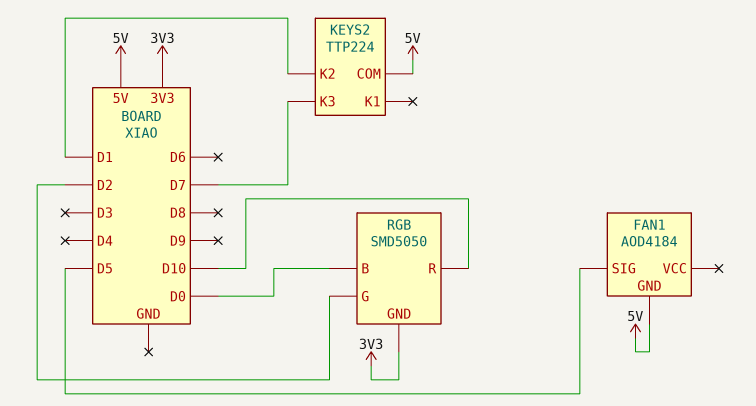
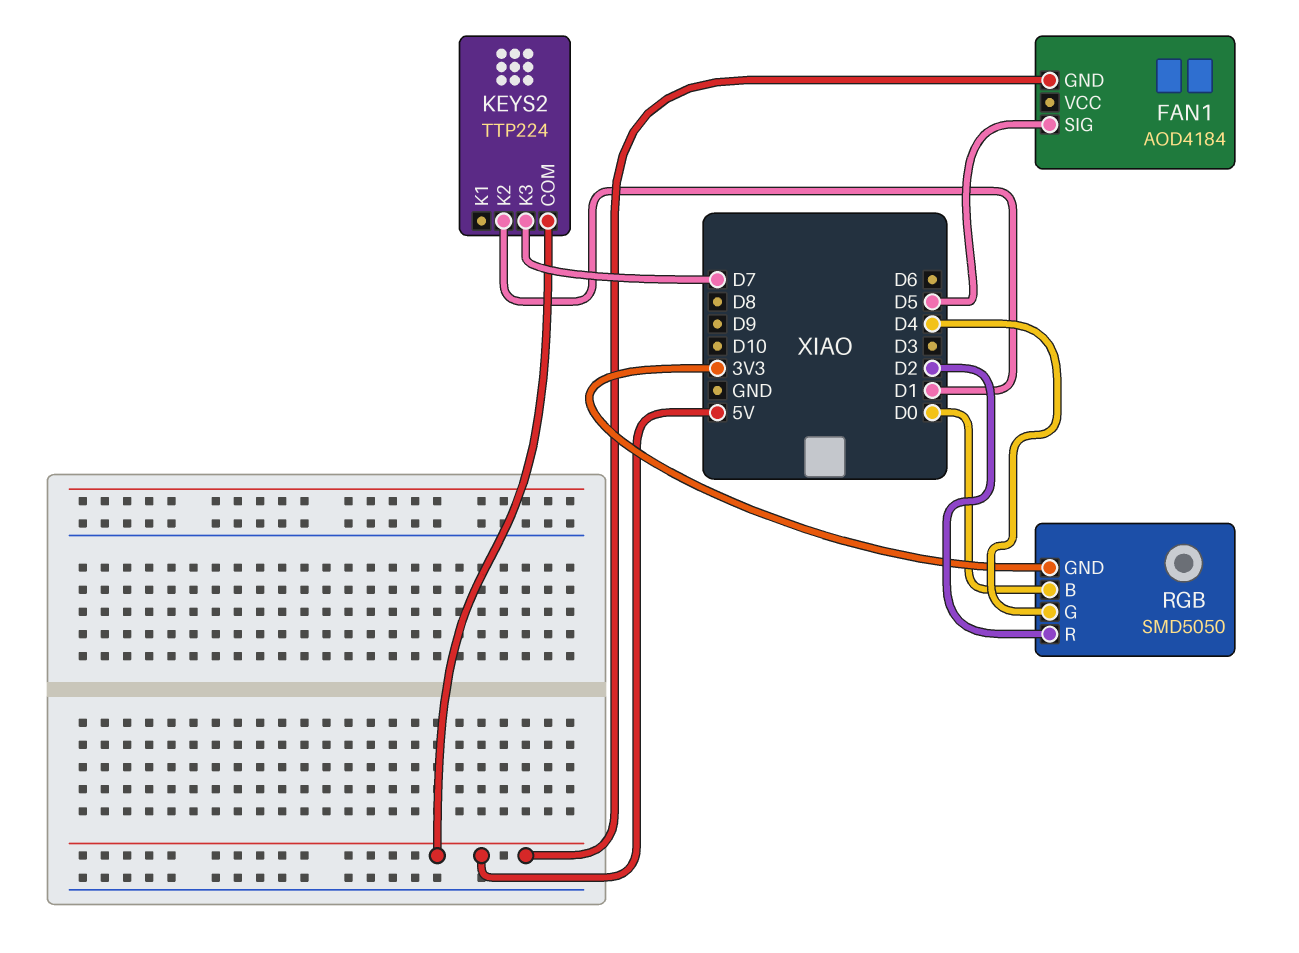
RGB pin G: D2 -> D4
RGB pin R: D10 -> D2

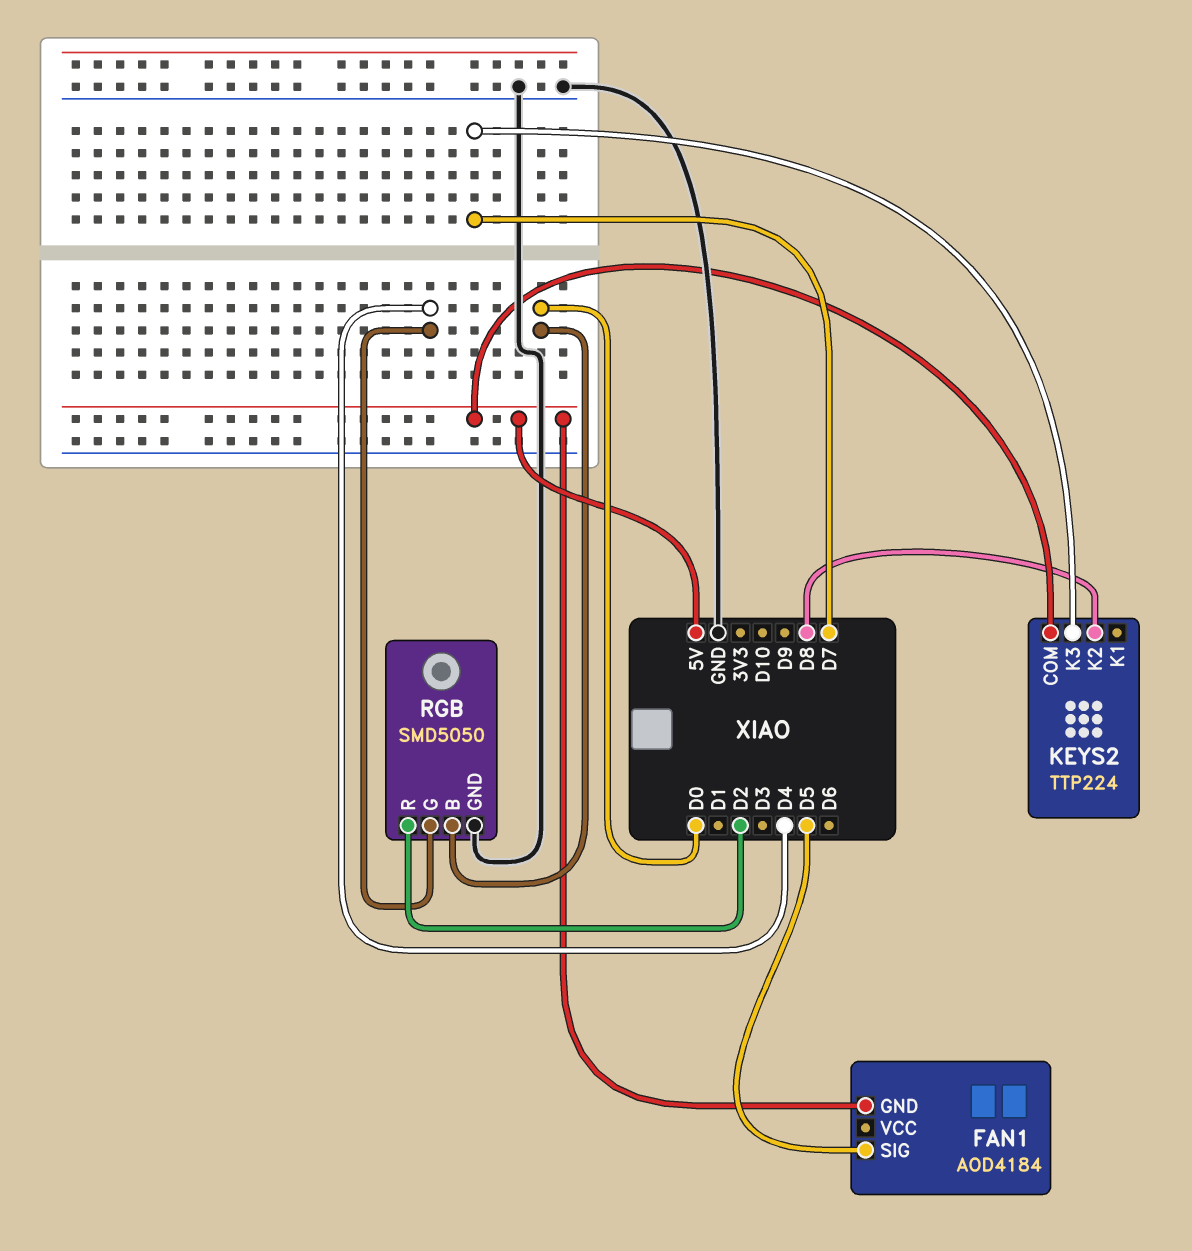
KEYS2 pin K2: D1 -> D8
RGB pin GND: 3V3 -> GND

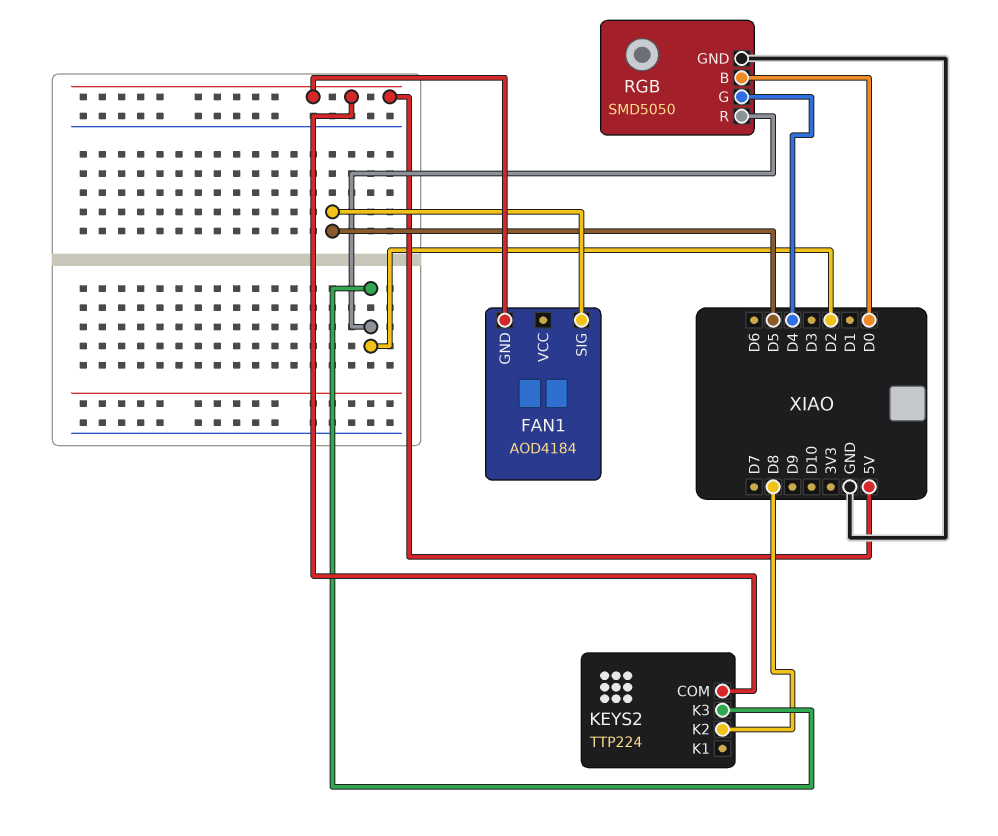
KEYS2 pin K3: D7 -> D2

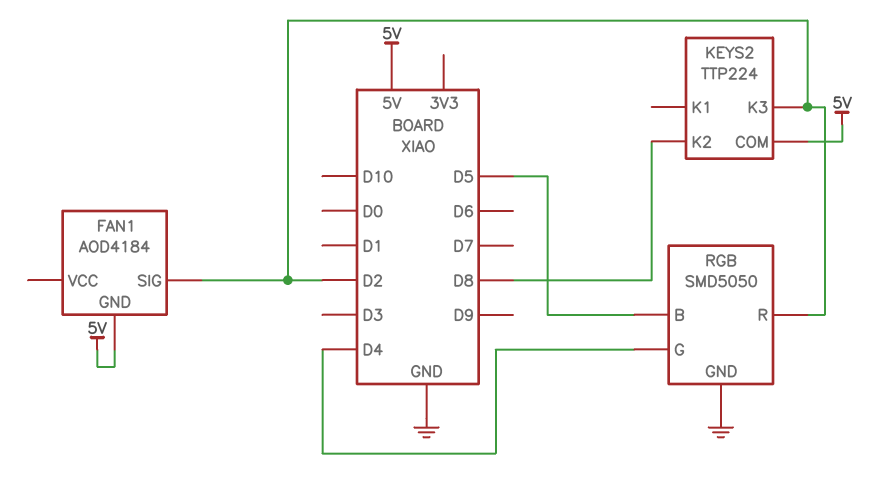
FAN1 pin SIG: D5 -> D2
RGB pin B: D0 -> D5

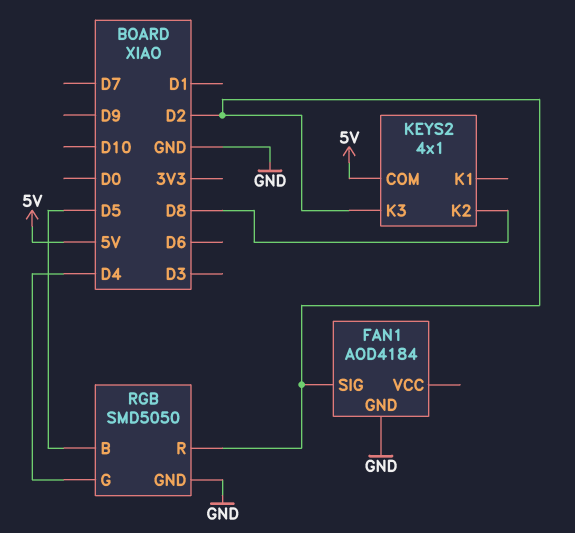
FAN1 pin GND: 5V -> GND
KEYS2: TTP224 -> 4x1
___
Task brief:
Print all data above verbatim, except pictures.

Solution for this problem:
RGB pin G: D2 -> D4
RGB pin R: D10 -> D2

KEYS2 pin K2: D1 -> D8
RGB pin GND: 3V3 -> GND

KEYS2 pin K3: D7 -> D2

FAN1 pin SIG: D5 -> D2
RGB pin B: D0 -> D5

FAN1 pin GND: 5V -> GND
KEYS2: TTP224 -> 4x1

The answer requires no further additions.